Which lines of the listing hold the string "white"? Show each of them.

*** Opening of DATA EXTRACT ***

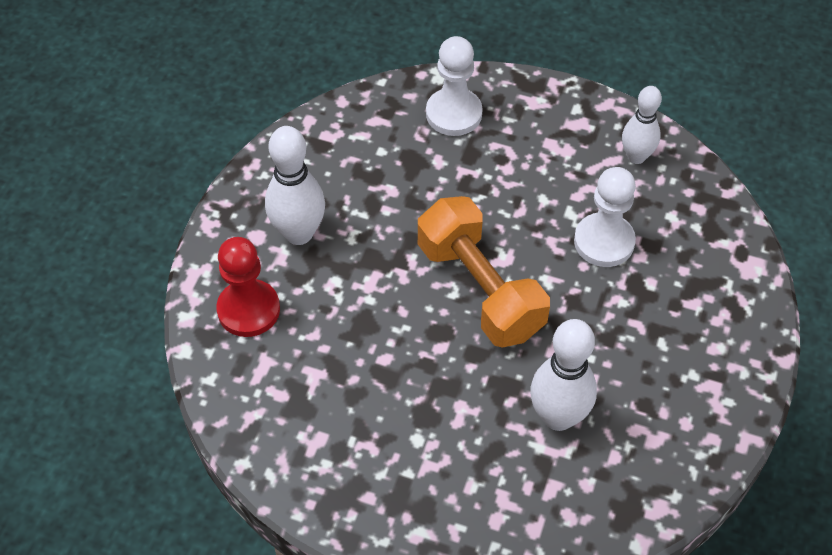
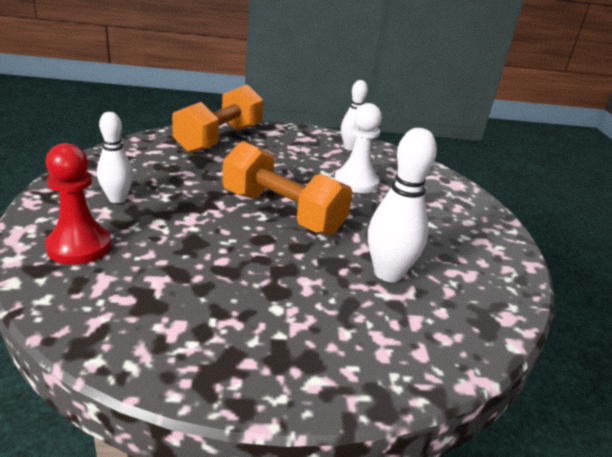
camera: 25 degrees left, 25 degrees down
white bowling pin [265,126,325,245] -> white bowling pin [97,112,133,203], size x0.67
white pawn [426,36,483,136] -> orange dumbbell [172,84,263,153]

*** Close of DATA EXTRACT ***

(RESPONSE TO THE EXERCISE):
white bowling pin [265,126,325,245] -> white bowling pin [97,112,133,203], size x0.67
white pawn [426,36,483,136] -> orange dumbbell [172,84,263,153]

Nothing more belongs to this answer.